Data records
....
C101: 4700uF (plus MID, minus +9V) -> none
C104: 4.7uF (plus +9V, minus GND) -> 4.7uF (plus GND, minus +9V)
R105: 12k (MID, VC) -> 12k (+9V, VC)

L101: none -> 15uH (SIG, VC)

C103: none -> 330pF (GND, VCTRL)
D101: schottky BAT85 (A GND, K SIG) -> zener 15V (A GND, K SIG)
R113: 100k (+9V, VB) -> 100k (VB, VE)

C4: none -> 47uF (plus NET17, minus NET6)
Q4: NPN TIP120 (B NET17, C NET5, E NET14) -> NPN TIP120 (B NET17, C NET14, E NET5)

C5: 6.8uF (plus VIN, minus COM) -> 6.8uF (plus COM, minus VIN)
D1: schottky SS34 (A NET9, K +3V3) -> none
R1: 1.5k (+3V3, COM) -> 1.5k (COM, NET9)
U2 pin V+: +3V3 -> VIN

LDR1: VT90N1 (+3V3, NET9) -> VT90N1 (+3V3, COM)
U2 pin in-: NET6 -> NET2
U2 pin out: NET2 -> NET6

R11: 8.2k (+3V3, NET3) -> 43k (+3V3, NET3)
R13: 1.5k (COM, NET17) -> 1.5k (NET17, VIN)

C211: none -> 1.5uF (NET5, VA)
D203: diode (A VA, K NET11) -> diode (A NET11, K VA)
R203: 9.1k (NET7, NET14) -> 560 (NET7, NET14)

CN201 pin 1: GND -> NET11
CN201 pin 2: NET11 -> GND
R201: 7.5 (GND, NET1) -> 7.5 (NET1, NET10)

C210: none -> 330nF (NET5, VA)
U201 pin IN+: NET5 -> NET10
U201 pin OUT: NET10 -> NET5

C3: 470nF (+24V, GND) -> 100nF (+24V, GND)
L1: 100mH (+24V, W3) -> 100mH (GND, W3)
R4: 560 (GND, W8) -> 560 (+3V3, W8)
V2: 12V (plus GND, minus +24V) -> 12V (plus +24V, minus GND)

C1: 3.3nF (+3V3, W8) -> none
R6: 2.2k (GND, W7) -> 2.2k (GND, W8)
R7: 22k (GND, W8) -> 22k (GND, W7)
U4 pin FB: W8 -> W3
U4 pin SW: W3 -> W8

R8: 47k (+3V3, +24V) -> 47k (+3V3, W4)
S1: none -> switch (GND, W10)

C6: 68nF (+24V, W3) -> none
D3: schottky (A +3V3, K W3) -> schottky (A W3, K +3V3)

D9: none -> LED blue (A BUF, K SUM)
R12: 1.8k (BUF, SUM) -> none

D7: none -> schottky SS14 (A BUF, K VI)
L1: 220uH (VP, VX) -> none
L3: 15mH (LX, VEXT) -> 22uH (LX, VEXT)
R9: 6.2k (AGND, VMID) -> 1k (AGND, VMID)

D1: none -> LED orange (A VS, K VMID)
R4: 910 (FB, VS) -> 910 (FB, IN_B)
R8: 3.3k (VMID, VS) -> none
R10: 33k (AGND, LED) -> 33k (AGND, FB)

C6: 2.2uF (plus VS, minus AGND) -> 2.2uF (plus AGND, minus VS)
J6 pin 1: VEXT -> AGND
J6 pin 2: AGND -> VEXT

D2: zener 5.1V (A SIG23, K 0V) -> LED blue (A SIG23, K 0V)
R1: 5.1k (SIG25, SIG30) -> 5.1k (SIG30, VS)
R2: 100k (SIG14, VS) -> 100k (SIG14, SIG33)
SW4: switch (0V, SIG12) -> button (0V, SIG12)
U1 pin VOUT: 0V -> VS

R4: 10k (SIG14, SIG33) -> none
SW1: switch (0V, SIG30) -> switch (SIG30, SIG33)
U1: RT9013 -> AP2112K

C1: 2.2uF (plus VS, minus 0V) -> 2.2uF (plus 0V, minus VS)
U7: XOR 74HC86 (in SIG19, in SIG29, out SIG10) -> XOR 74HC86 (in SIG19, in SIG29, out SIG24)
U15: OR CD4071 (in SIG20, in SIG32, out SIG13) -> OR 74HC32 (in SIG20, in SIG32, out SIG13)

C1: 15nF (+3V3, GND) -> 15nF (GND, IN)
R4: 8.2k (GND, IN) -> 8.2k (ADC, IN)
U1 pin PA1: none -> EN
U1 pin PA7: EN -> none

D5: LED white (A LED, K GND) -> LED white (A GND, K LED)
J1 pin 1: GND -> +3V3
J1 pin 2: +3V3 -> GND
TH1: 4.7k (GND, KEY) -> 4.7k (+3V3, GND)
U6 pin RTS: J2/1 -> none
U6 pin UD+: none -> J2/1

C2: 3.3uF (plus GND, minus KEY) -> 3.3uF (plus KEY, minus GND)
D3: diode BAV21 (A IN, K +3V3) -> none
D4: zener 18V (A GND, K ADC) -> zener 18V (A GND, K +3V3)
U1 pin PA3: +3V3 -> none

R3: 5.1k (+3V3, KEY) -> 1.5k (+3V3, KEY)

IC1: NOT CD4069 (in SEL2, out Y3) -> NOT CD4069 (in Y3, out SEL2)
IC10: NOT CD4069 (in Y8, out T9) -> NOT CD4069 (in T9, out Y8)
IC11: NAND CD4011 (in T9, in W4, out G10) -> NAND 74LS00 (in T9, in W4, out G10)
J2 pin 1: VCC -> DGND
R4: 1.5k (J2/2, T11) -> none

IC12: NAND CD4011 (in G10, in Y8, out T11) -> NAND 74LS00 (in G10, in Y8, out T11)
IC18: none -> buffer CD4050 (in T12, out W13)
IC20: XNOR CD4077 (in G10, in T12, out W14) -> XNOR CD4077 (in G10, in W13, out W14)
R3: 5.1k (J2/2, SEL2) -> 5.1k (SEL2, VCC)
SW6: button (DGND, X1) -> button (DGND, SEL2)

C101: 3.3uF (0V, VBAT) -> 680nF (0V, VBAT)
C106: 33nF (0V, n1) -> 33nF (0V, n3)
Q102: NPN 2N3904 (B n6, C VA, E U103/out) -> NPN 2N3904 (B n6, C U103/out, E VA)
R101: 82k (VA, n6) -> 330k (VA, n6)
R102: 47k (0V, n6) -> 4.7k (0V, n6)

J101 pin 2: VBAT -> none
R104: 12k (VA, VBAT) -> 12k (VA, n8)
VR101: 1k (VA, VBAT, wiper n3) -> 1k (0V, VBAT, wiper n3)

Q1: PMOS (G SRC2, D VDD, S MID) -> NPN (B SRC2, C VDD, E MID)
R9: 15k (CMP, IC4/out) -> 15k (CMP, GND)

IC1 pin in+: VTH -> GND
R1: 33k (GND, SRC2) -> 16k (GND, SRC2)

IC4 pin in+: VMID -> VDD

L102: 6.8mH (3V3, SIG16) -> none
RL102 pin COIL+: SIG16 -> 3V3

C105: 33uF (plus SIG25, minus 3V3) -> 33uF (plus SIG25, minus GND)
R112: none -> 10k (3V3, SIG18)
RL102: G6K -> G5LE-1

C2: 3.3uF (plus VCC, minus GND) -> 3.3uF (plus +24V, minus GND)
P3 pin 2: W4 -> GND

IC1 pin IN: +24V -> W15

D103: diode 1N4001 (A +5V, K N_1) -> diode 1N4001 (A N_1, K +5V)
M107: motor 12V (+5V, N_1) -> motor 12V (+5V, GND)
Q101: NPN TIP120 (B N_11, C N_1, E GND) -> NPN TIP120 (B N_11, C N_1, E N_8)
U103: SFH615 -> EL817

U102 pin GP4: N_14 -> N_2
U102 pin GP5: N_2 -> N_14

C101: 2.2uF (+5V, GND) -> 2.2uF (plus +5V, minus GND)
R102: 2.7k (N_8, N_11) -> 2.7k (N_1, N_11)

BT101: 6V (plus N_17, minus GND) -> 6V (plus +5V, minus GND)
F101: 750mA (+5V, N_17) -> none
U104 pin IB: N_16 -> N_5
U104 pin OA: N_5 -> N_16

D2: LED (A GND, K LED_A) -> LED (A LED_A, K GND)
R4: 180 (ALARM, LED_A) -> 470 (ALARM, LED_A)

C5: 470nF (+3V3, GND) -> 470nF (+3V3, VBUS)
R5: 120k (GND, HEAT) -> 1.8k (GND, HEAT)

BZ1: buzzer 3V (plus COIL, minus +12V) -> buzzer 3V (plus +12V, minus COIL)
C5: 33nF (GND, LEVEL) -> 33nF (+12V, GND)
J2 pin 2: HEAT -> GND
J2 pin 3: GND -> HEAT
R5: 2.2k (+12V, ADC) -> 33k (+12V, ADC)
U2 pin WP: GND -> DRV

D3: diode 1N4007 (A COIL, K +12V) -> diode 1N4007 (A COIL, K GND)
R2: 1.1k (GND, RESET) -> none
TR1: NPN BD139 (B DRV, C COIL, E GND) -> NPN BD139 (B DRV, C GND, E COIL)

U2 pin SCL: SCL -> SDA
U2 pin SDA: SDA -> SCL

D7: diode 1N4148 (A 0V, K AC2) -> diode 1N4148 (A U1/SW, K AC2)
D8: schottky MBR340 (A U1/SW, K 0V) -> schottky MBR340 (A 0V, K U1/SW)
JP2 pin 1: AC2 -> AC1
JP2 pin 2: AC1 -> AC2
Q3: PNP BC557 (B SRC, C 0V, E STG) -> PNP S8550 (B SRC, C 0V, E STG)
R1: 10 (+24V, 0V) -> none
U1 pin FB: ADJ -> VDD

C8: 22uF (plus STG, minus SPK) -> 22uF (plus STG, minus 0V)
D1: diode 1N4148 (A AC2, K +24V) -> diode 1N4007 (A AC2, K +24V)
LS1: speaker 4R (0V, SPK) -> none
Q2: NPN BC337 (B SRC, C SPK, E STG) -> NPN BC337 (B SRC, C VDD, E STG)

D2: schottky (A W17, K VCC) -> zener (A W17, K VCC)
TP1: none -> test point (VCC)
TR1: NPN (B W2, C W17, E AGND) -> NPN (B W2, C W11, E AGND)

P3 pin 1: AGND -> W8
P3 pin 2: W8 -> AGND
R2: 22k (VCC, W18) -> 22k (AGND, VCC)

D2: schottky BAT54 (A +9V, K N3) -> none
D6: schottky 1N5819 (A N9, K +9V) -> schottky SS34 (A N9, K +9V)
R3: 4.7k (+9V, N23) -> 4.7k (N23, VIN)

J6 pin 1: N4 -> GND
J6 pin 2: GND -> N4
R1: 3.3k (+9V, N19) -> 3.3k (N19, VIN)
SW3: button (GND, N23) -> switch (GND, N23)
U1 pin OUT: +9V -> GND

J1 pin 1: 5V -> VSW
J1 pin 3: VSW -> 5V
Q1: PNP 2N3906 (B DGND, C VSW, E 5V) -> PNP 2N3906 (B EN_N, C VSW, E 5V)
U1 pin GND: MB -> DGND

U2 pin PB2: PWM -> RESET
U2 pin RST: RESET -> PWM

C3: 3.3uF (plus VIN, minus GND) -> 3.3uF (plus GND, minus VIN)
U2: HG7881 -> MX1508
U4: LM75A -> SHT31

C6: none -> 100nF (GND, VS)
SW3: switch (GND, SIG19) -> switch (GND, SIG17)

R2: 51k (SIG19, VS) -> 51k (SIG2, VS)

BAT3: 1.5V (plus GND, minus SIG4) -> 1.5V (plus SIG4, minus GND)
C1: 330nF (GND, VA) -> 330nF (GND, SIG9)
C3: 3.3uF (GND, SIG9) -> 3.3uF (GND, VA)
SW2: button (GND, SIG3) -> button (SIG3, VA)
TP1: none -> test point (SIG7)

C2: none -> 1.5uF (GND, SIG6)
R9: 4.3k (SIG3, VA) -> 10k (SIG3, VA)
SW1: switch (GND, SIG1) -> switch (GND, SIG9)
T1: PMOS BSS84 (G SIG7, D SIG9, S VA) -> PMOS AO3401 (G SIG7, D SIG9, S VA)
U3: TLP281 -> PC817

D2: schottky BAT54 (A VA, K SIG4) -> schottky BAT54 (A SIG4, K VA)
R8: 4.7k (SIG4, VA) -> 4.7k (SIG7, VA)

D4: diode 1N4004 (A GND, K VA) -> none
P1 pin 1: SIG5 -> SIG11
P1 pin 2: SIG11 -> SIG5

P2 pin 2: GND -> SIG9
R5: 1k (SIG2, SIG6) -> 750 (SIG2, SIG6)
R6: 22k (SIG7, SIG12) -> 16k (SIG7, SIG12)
....
= YOUR TASK =
Each line above with the word "zener" needs to be copied.

= OUTPUT BELOW =
D101: schottky BAT85 (A GND, K SIG) -> zener 15V (A GND, K SIG)
D2: zener 5.1V (A SIG23, K 0V) -> LED blue (A SIG23, K 0V)
D4: zener 18V (A GND, K ADC) -> zener 18V (A GND, K +3V3)
D2: schottky (A W17, K VCC) -> zener (A W17, K VCC)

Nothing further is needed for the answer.